- TASK DETAILS -
Each entry below is to be printed verbatim.

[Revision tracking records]
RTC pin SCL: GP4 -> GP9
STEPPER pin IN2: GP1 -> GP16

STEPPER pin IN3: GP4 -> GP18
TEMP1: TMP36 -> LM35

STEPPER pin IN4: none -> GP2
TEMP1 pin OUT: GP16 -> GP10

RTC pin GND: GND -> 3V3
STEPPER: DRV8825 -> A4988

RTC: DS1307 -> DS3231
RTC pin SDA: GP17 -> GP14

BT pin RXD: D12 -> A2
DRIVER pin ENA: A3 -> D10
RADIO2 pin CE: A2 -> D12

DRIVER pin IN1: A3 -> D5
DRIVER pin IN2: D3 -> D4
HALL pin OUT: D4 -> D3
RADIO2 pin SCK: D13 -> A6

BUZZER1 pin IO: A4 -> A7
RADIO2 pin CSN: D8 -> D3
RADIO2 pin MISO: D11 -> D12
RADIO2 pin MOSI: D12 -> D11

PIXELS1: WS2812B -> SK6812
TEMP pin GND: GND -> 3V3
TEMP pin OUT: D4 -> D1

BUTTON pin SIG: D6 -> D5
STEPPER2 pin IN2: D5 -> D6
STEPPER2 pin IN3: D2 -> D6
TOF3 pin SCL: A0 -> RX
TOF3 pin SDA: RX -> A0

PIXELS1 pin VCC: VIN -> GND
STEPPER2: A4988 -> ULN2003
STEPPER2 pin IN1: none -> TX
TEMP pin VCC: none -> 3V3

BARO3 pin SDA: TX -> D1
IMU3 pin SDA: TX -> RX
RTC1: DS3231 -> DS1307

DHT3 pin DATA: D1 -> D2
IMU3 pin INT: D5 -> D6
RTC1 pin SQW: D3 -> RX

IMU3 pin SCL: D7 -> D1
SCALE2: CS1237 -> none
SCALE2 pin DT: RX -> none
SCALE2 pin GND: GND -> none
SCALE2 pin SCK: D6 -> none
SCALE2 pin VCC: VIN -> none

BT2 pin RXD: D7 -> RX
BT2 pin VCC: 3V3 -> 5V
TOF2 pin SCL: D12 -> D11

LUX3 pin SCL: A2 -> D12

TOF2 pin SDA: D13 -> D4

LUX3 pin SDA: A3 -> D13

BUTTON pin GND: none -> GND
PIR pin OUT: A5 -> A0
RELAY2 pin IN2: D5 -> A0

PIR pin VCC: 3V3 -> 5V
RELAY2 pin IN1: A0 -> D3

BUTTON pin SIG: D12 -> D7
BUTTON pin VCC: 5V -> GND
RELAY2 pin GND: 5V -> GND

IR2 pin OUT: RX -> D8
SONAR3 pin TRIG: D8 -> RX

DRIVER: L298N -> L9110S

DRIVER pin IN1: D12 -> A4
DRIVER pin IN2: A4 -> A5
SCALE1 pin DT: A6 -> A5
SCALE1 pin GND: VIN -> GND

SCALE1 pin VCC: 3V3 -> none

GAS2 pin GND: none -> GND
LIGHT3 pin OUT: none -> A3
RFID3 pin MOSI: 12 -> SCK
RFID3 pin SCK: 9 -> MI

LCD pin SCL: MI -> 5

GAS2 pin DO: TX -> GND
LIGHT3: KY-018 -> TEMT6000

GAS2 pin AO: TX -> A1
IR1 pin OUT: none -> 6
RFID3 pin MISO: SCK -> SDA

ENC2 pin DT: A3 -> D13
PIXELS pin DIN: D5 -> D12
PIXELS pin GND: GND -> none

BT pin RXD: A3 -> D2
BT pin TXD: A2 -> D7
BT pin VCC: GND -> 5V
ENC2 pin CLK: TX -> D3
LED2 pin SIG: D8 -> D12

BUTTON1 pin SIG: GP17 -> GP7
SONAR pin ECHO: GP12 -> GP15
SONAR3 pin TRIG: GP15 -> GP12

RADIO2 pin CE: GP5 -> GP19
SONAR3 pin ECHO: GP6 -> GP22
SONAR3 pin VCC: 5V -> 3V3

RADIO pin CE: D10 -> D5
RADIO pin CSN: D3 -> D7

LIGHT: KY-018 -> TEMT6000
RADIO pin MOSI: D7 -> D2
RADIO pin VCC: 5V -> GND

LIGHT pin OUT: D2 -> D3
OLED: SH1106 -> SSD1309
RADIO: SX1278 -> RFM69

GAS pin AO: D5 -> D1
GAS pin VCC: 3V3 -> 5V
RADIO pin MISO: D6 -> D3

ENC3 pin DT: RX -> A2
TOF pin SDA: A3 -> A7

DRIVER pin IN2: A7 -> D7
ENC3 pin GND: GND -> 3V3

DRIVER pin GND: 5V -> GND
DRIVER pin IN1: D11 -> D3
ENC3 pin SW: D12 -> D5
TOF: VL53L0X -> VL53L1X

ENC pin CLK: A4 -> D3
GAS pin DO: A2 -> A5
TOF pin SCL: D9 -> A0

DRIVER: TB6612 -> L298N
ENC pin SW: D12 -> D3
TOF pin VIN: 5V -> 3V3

- TASK SOLUTION -
RTC pin SCL: GP4 -> GP9
STEPPER pin IN2: GP1 -> GP16

STEPPER pin IN3: GP4 -> GP18
TEMP1: TMP36 -> LM35

STEPPER pin IN4: none -> GP2
TEMP1 pin OUT: GP16 -> GP10

RTC pin GND: GND -> 3V3
STEPPER: DRV8825 -> A4988

RTC: DS1307 -> DS3231
RTC pin SDA: GP17 -> GP14

BT pin RXD: D12 -> A2
DRIVER pin ENA: A3 -> D10
RADIO2 pin CE: A2 -> D12

DRIVER pin IN1: A3 -> D5
DRIVER pin IN2: D3 -> D4
HALL pin OUT: D4 -> D3
RADIO2 pin SCK: D13 -> A6

BUZZER1 pin IO: A4 -> A7
RADIO2 pin CSN: D8 -> D3
RADIO2 pin MISO: D11 -> D12
RADIO2 pin MOSI: D12 -> D11

PIXELS1: WS2812B -> SK6812
TEMP pin GND: GND -> 3V3
TEMP pin OUT: D4 -> D1

BUTTON pin SIG: D6 -> D5
STEPPER2 pin IN2: D5 -> D6
STEPPER2 pin IN3: D2 -> D6
TOF3 pin SCL: A0 -> RX
TOF3 pin SDA: RX -> A0

PIXELS1 pin VCC: VIN -> GND
STEPPER2: A4988 -> ULN2003
STEPPER2 pin IN1: none -> TX
TEMP pin VCC: none -> 3V3

BARO3 pin SDA: TX -> D1
IMU3 pin SDA: TX -> RX
RTC1: DS3231 -> DS1307

DHT3 pin DATA: D1 -> D2
IMU3 pin INT: D5 -> D6
RTC1 pin SQW: D3 -> RX

IMU3 pin SCL: D7 -> D1
SCALE2: CS1237 -> none
SCALE2 pin DT: RX -> none
SCALE2 pin GND: GND -> none
SCALE2 pin SCK: D6 -> none
SCALE2 pin VCC: VIN -> none

BT2 pin RXD: D7 -> RX
BT2 pin VCC: 3V3 -> 5V
TOF2 pin SCL: D12 -> D11

LUX3 pin SCL: A2 -> D12

TOF2 pin SDA: D13 -> D4

LUX3 pin SDA: A3 -> D13

BUTTON pin GND: none -> GND
PIR pin OUT: A5 -> A0
RELAY2 pin IN2: D5 -> A0

PIR pin VCC: 3V3 -> 5V
RELAY2 pin IN1: A0 -> D3

BUTTON pin SIG: D12 -> D7
BUTTON pin VCC: 5V -> GND
RELAY2 pin GND: 5V -> GND

IR2 pin OUT: RX -> D8
SONAR3 pin TRIG: D8 -> RX

DRIVER: L298N -> L9110S

DRIVER pin IN1: D12 -> A4
DRIVER pin IN2: A4 -> A5
SCALE1 pin DT: A6 -> A5
SCALE1 pin GND: VIN -> GND

SCALE1 pin VCC: 3V3 -> none

GAS2 pin GND: none -> GND
LIGHT3 pin OUT: none -> A3
RFID3 pin MOSI: 12 -> SCK
RFID3 pin SCK: 9 -> MI

LCD pin SCL: MI -> 5

GAS2 pin DO: TX -> GND
LIGHT3: KY-018 -> TEMT6000

GAS2 pin AO: TX -> A1
IR1 pin OUT: none -> 6
RFID3 pin MISO: SCK -> SDA

ENC2 pin DT: A3 -> D13
PIXELS pin DIN: D5 -> D12
PIXELS pin GND: GND -> none

BT pin RXD: A3 -> D2
BT pin TXD: A2 -> D7
BT pin VCC: GND -> 5V
ENC2 pin CLK: TX -> D3
LED2 pin SIG: D8 -> D12

BUTTON1 pin SIG: GP17 -> GP7
SONAR pin ECHO: GP12 -> GP15
SONAR3 pin TRIG: GP15 -> GP12

RADIO2 pin CE: GP5 -> GP19
SONAR3 pin ECHO: GP6 -> GP22
SONAR3 pin VCC: 5V -> 3V3

RADIO pin CE: D10 -> D5
RADIO pin CSN: D3 -> D7

LIGHT: KY-018 -> TEMT6000
RADIO pin MOSI: D7 -> D2
RADIO pin VCC: 5V -> GND

LIGHT pin OUT: D2 -> D3
OLED: SH1106 -> SSD1309
RADIO: SX1278 -> RFM69

GAS pin AO: D5 -> D1
GAS pin VCC: 3V3 -> 5V
RADIO pin MISO: D6 -> D3

ENC3 pin DT: RX -> A2
TOF pin SDA: A3 -> A7

DRIVER pin IN2: A7 -> D7
ENC3 pin GND: GND -> 3V3

DRIVER pin GND: 5V -> GND
DRIVER pin IN1: D11 -> D3
ENC3 pin SW: D12 -> D5
TOF: VL53L0X -> VL53L1X

ENC pin CLK: A4 -> D3
GAS pin DO: A2 -> A5
TOF pin SCL: D9 -> A0

DRIVER: TB6612 -> L298N
ENC pin SW: D12 -> D3
TOF pin VIN: 5V -> 3V3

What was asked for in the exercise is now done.